Would you please copy every line below that includes the string "purple"?

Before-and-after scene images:
+--

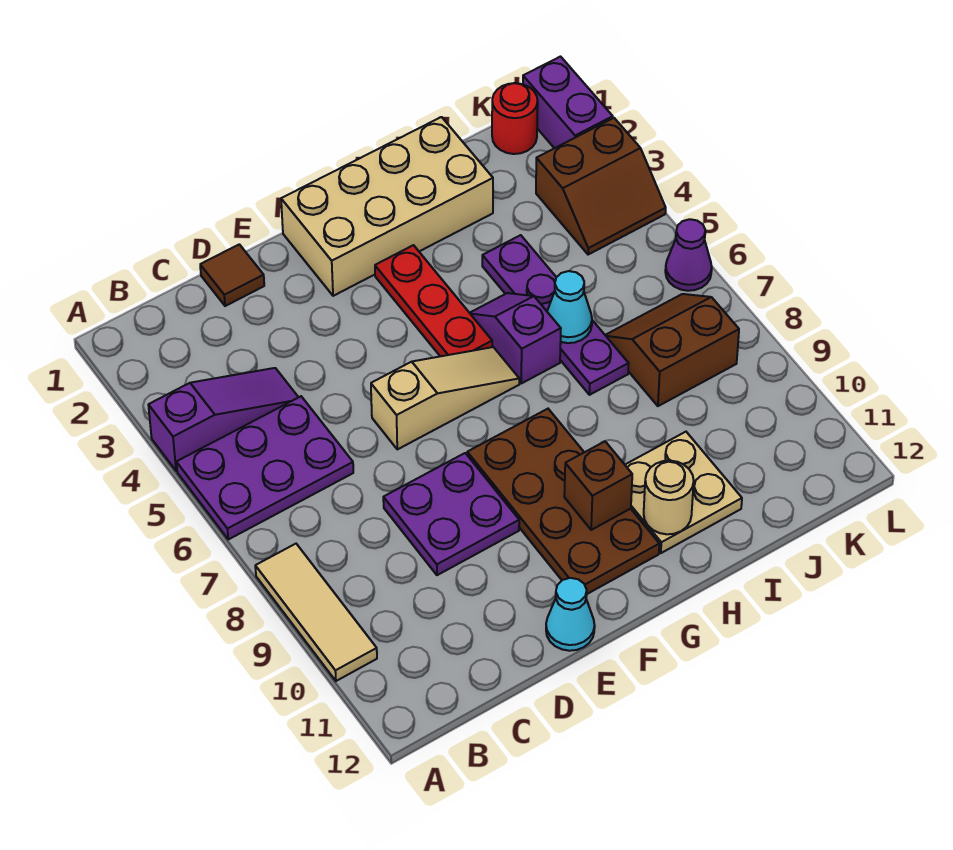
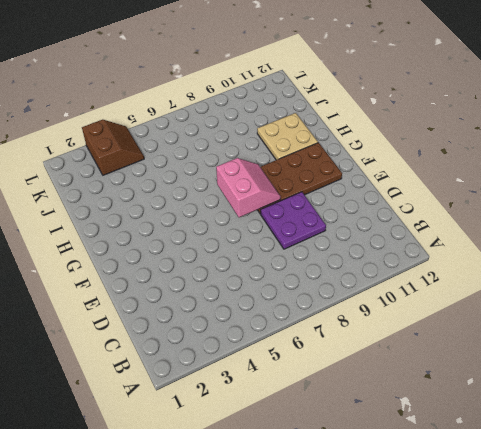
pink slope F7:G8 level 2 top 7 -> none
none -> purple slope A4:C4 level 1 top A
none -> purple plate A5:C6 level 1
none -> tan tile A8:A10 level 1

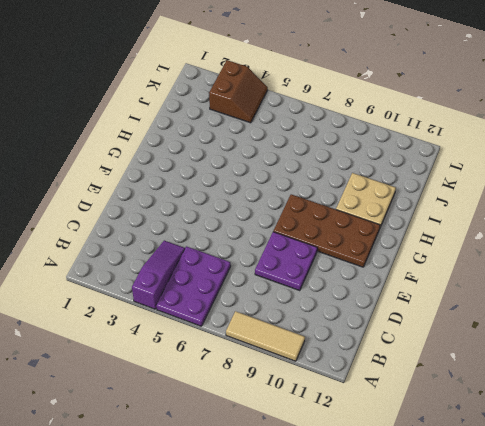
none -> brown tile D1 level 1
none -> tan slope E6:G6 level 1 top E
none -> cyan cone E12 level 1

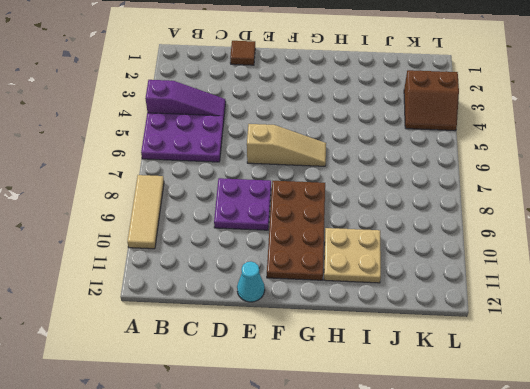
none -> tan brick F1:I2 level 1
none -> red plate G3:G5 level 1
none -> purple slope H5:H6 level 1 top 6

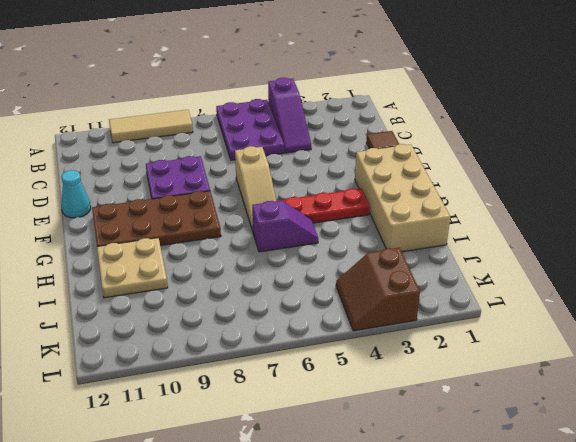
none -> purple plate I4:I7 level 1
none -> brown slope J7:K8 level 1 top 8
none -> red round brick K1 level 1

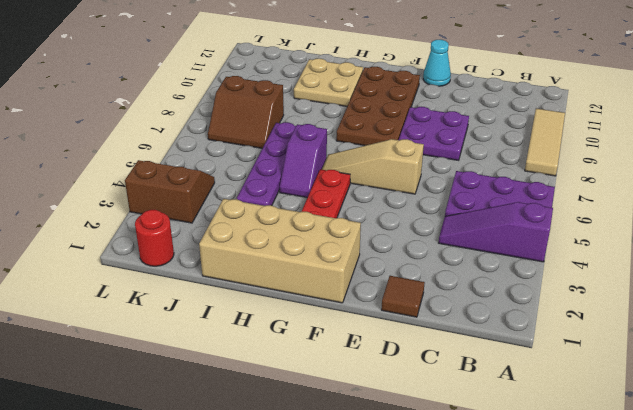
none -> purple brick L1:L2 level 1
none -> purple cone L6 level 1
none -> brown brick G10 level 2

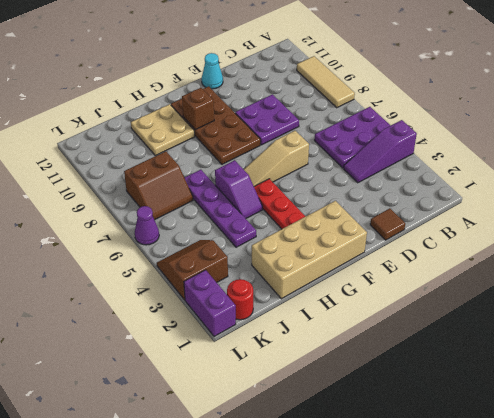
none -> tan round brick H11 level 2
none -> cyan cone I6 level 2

+--

RESULT:
none -> purple slope A4:C4 level 1 top A
none -> purple plate A5:C6 level 1
none -> purple slope H5:H6 level 1 top 6
none -> purple plate I4:I7 level 1
none -> purple brick L1:L2 level 1
none -> purple cone L6 level 1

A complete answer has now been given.